_Records:_
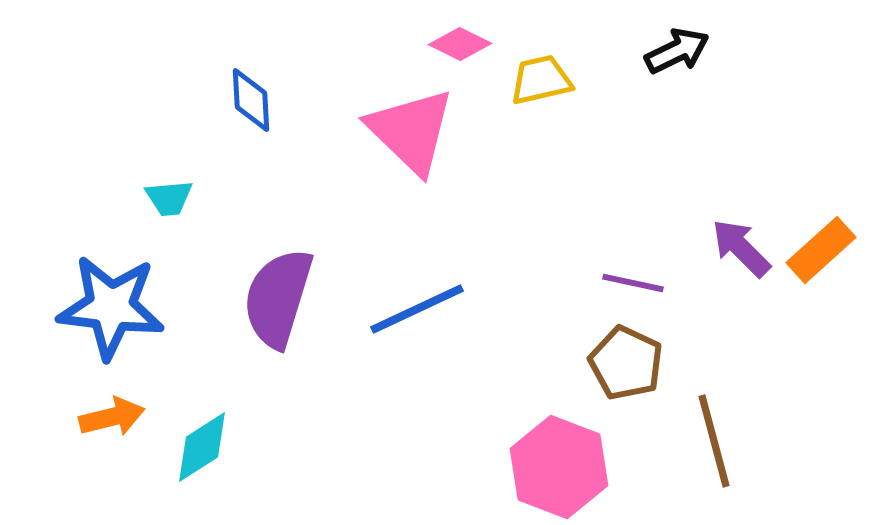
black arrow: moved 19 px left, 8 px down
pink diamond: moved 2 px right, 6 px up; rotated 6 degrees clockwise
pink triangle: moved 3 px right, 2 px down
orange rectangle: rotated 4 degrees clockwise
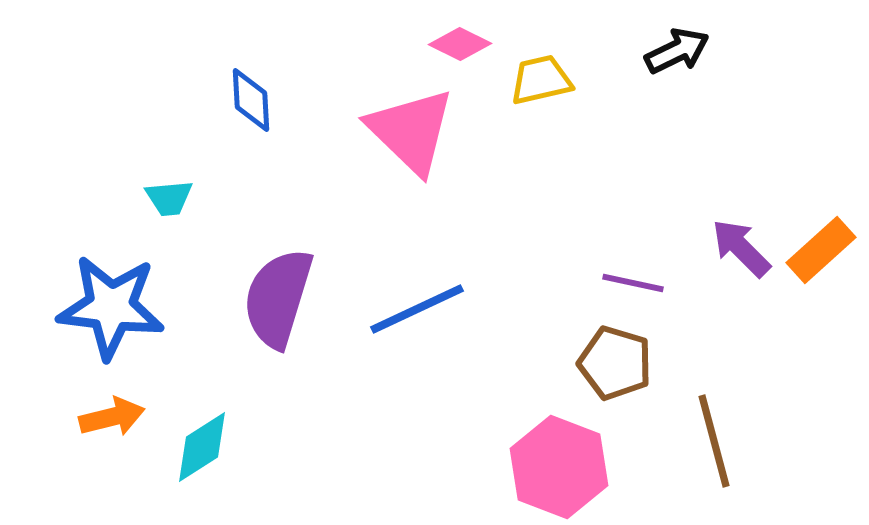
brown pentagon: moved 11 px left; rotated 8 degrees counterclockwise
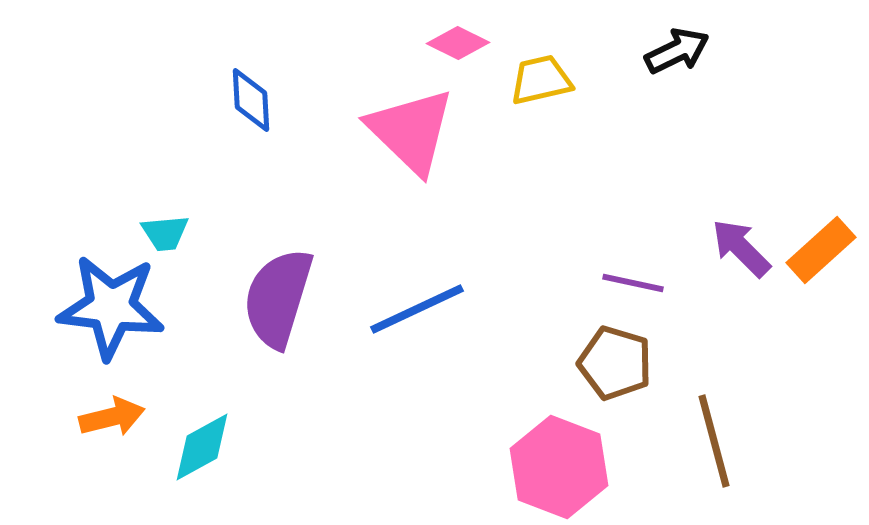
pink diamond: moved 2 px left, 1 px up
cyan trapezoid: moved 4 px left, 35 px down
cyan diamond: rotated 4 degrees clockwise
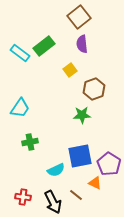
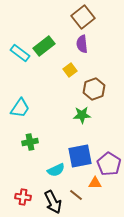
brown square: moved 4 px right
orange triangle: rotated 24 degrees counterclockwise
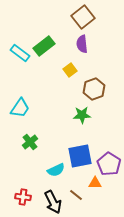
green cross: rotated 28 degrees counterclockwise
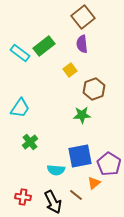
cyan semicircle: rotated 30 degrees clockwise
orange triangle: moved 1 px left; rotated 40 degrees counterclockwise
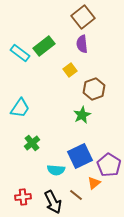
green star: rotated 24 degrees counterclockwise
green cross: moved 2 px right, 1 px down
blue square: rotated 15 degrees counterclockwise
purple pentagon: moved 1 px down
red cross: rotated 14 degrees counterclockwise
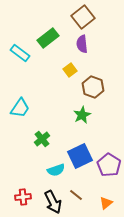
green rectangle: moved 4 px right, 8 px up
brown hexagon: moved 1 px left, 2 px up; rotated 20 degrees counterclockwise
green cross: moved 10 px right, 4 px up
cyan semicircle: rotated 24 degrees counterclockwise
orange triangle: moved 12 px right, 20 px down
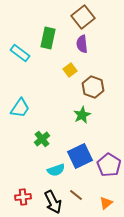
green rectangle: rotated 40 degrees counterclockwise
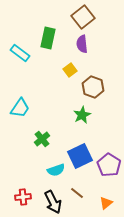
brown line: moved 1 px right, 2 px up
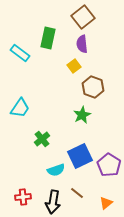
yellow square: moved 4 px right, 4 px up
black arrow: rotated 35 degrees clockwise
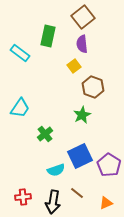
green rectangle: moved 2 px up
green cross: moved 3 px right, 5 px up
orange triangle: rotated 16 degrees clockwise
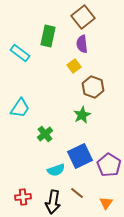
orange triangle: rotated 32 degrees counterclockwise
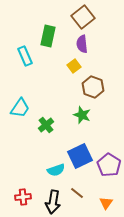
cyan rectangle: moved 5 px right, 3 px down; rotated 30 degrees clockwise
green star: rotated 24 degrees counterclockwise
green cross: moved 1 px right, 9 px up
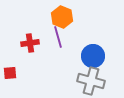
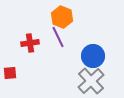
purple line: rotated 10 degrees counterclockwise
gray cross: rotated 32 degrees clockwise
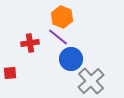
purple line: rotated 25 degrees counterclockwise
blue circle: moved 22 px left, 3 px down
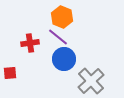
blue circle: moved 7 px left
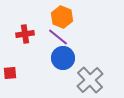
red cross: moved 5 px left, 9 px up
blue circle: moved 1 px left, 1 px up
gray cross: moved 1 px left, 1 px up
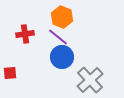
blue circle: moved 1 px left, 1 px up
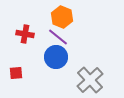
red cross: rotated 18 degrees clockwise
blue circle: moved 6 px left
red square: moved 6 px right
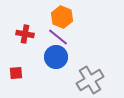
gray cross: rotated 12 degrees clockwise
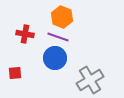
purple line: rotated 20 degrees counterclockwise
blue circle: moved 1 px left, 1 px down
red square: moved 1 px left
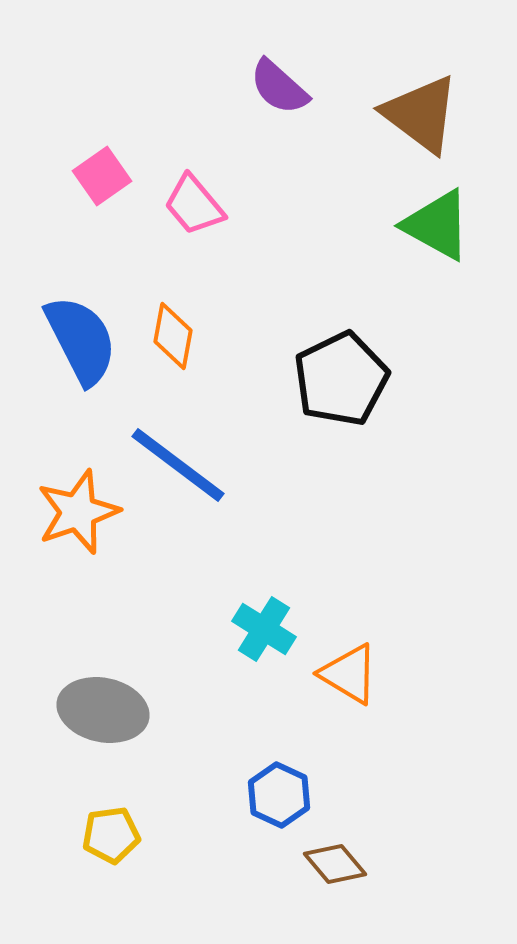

_GIVEN PROBLEM:_ Count the lines in the entries above that contain the string "blue", treating uppercase and lowercase letters as distinct. Give only the number.

_RESULT OF THE TASK:_ 7